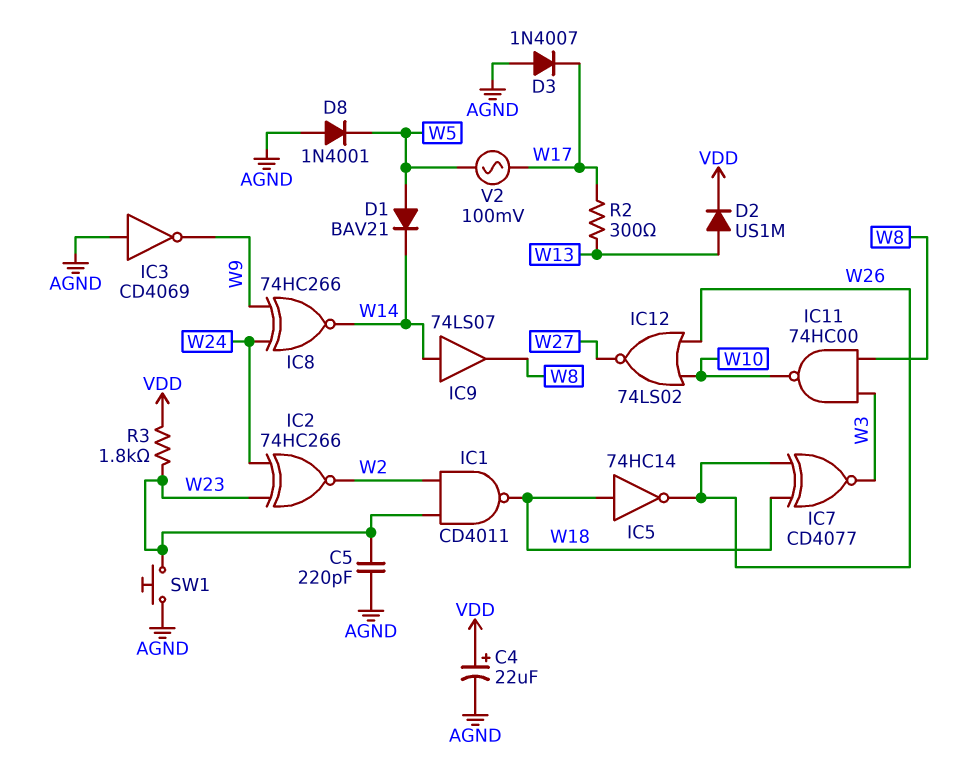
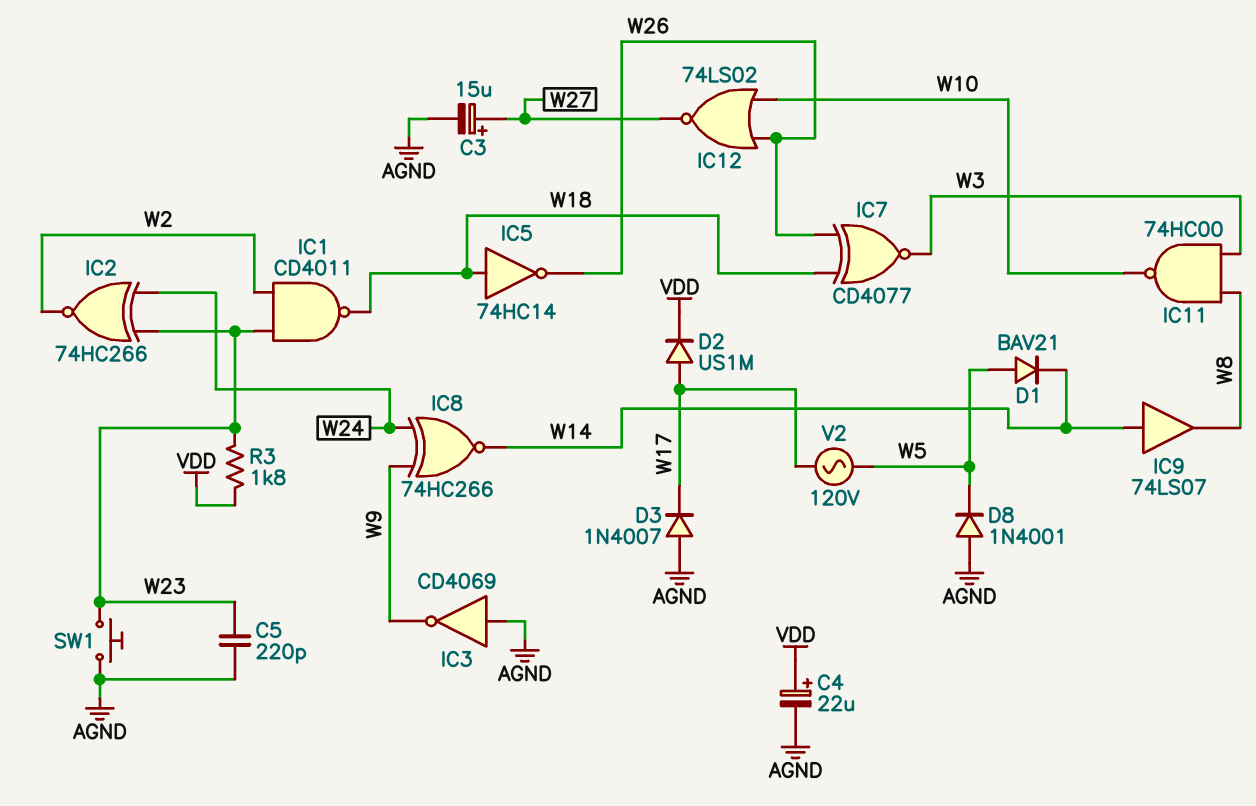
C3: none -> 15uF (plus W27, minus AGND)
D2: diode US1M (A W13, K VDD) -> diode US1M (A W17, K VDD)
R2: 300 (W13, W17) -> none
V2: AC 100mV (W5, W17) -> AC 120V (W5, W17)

--

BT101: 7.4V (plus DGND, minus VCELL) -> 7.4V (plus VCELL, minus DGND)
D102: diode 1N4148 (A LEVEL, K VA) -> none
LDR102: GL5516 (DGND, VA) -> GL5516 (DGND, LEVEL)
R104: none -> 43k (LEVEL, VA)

==

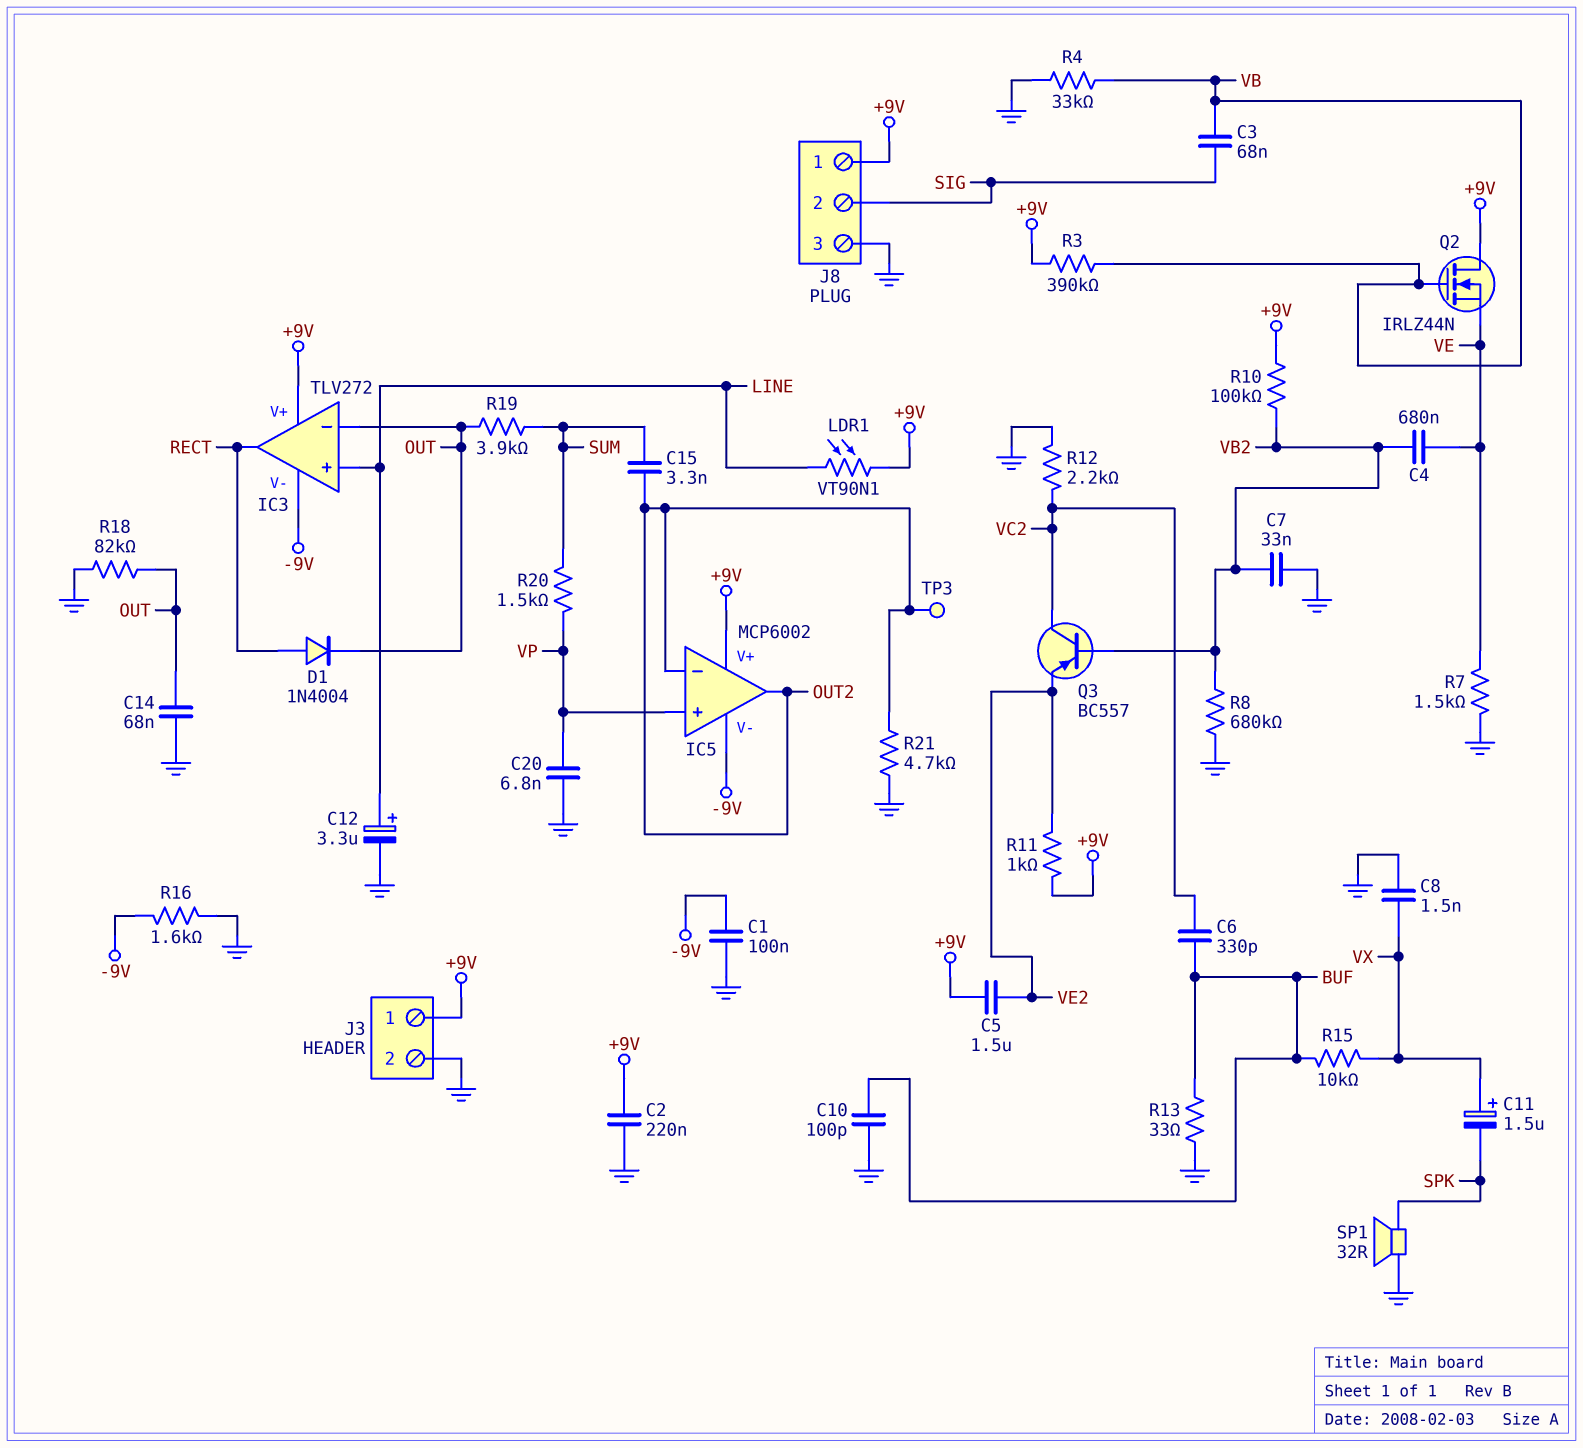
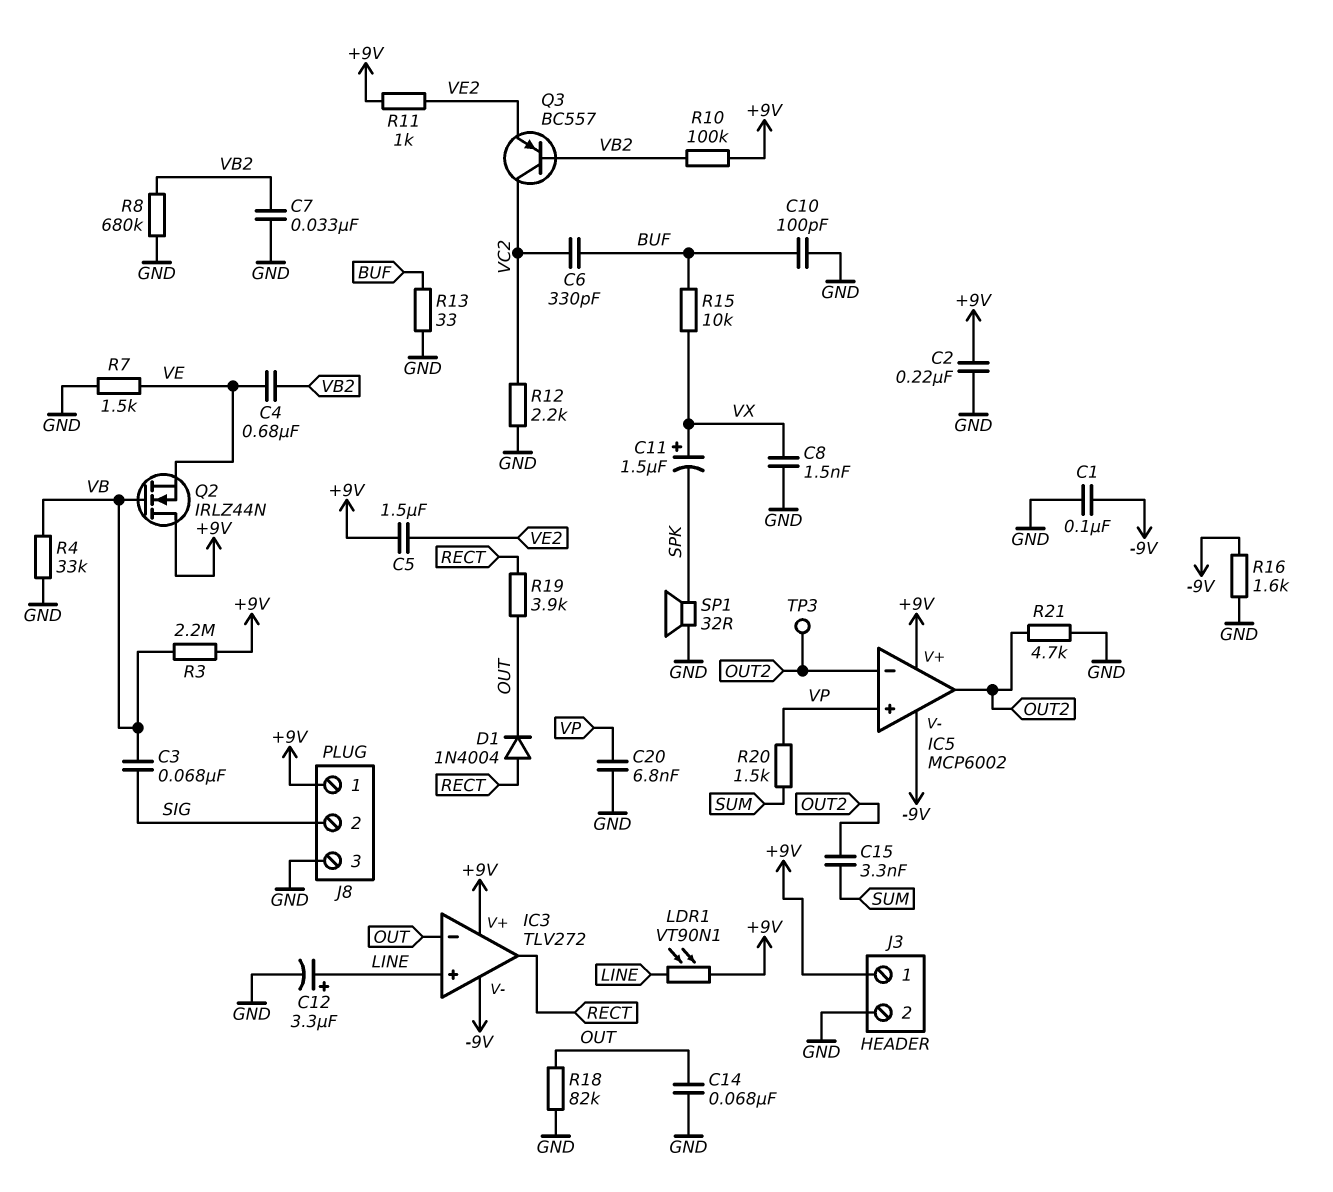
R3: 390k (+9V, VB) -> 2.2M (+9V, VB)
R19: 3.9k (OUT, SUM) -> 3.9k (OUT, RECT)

Prompt: Produce a word-for-word copy of everything above from the line holding "R2: 300 (W13, W17) -> none" down to the line holding "V2: AC 100mV (W5, W17) -> AC 120V (W5, W17)", with both of those lines kept.

Solution to this task:
R2: 300 (W13, W17) -> none
V2: AC 100mV (W5, W17) -> AC 120V (W5, W17)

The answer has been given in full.